**Information shown**
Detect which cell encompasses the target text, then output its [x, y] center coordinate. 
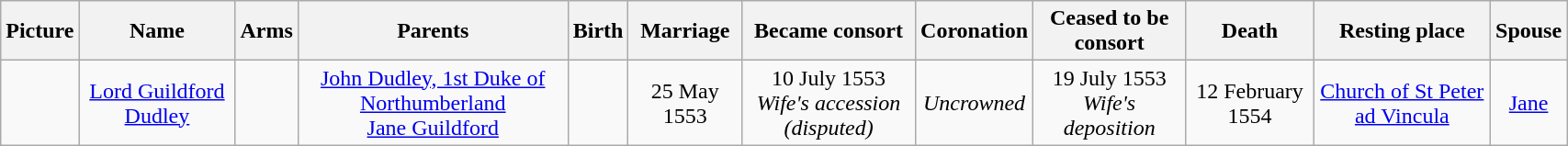
Spouse [1529, 31]
Marriage [685, 31]
Resting place [1402, 31]
Arms [266, 31]
Birth [598, 31]
19 July 1553Wife's deposition [1110, 103]
Name [157, 31]
Ceased to be consort [1110, 31]
Coronation [975, 31]
Became consort [829, 31]
25 May 1553 [685, 103]
Church of St Peter ad Vincula [1402, 103]
12 February 1554 [1249, 103]
Lord Guildford Dudley [157, 103]
Jane [1529, 103]
10 July 1553Wife's accession (disputed) [829, 103]
Parents [433, 31]
Death [1249, 31]
John Dudley, 1st Duke of Northumberland Jane Guildford [433, 103]
Uncrowned [975, 103]
Picture [40, 31]
Identify which cell holds the provided text, then report its [X, Y] central coordinate. 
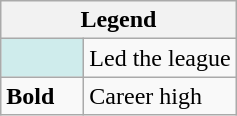
Legend [118, 20]
Bold [42, 96]
Career high [160, 96]
Led the league [160, 58]
From the cell containing the given text, extract its center point as (x, y) coordinate. 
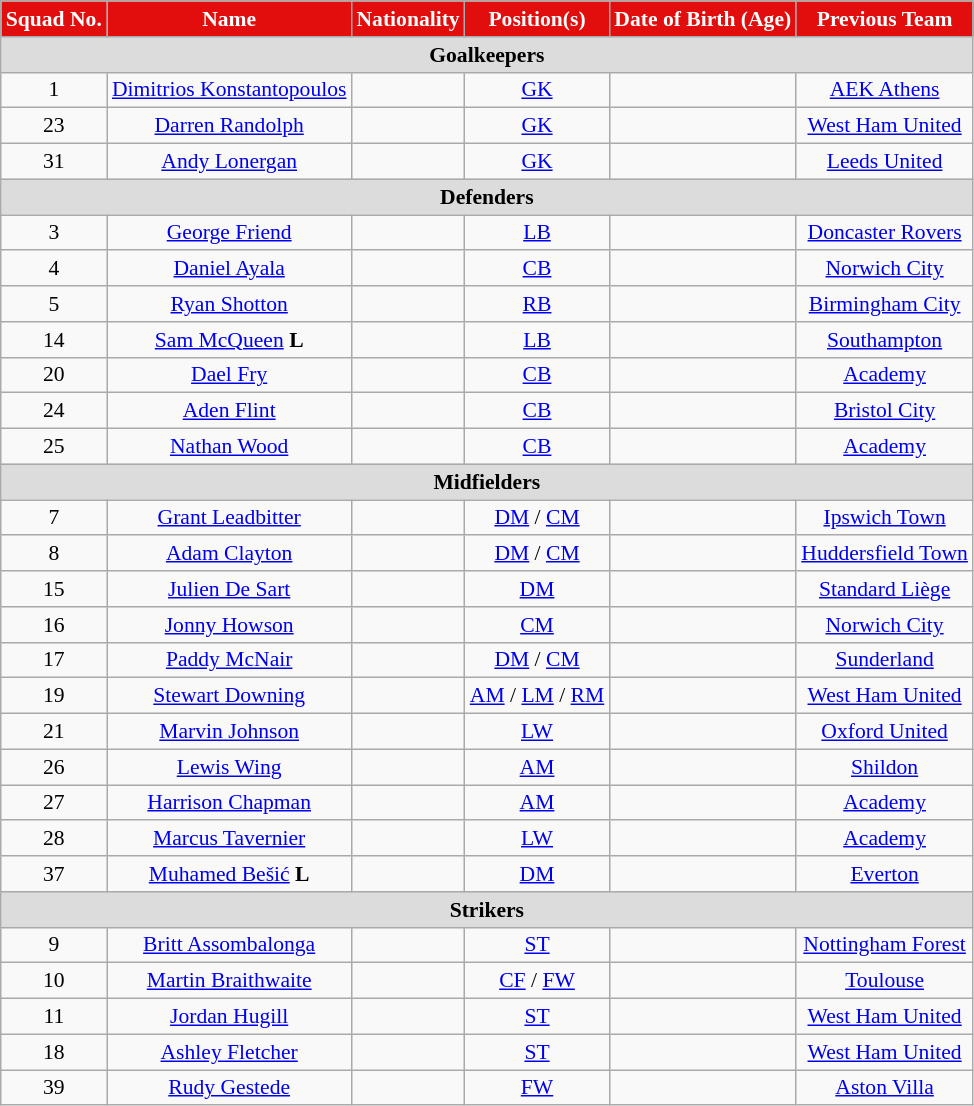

**Exercise**
Please repeat every one of the entries above word for word, leaving out the pictures.

**Exercise response**
Detect which cell encompasses the target text, then output its [x, y] center coordinate. 
Spouse [1529, 31]
Marriage [685, 31]
Resting place [1402, 31]
Arms [266, 31]
Birth [598, 31]
19 July 1553Wife's deposition [1110, 103]
Name [157, 31]
Ceased to be consort [1110, 31]
Coronation [975, 31]
Became consort [829, 31]
25 May 1553 [685, 103]
Church of St Peter ad Vincula [1402, 103]
12 February 1554 [1249, 103]
Lord Guildford Dudley [157, 103]
Jane [1529, 103]
10 July 1553Wife's accession (disputed) [829, 103]
Parents [433, 31]
Death [1249, 31]
John Dudley, 1st Duke of Northumberland Jane Guildford [433, 103]
Uncrowned [975, 103]
Picture [40, 31]
Identify which cell holds the provided text, then report its [X, Y] central coordinate. 
Legend [118, 20]
Bold [42, 96]
Career high [160, 96]
Led the league [160, 58]
From the cell containing the given text, extract its center point as (x, y) coordinate. 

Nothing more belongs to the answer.